From the line containing "grey phone [279,146,334,160]" to the end of the entries, return every line exactly, both ends included, and add nothing.

START EXERCISE DATA

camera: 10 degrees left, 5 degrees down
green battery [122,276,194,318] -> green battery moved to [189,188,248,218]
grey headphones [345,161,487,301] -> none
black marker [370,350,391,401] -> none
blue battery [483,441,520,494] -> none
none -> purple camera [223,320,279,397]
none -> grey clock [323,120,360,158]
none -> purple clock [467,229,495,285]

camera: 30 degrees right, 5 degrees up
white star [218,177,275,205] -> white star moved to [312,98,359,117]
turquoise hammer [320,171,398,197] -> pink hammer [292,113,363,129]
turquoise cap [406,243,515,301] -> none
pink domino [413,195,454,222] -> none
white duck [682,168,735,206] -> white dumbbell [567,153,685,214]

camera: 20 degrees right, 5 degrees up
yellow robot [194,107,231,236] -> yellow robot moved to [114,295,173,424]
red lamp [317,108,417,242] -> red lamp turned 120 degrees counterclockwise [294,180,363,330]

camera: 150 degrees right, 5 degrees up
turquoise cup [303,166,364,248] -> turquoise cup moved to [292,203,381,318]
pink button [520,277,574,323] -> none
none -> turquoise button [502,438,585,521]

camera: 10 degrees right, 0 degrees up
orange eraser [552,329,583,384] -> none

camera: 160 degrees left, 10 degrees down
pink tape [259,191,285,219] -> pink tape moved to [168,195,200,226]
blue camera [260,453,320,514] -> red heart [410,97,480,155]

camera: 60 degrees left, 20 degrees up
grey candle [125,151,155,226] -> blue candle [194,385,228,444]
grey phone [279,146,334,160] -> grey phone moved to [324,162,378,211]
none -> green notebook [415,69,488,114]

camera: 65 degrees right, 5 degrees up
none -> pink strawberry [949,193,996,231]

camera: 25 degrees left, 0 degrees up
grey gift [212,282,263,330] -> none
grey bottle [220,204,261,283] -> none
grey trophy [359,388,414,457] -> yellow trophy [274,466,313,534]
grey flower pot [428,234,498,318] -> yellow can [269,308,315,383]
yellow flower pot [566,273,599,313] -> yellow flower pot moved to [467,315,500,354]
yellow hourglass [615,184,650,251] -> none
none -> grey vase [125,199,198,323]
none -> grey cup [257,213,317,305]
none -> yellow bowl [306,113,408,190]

END EXERCISE DATA

### EXERCISE RESULT
grey phone [279,146,334,160] -> grey phone moved to [324,162,378,211]
none -> green notebook [415,69,488,114]

camera: 65 degrees right, 5 degrees up
none -> pink strawberry [949,193,996,231]

camera: 25 degrees left, 0 degrees up
grey gift [212,282,263,330] -> none
grey bottle [220,204,261,283] -> none
grey trophy [359,388,414,457] -> yellow trophy [274,466,313,534]
grey flower pot [428,234,498,318] -> yellow can [269,308,315,383]
yellow flower pot [566,273,599,313] -> yellow flower pot moved to [467,315,500,354]
yellow hourglass [615,184,650,251] -> none
none -> grey vase [125,199,198,323]
none -> grey cup [257,213,317,305]
none -> yellow bowl [306,113,408,190]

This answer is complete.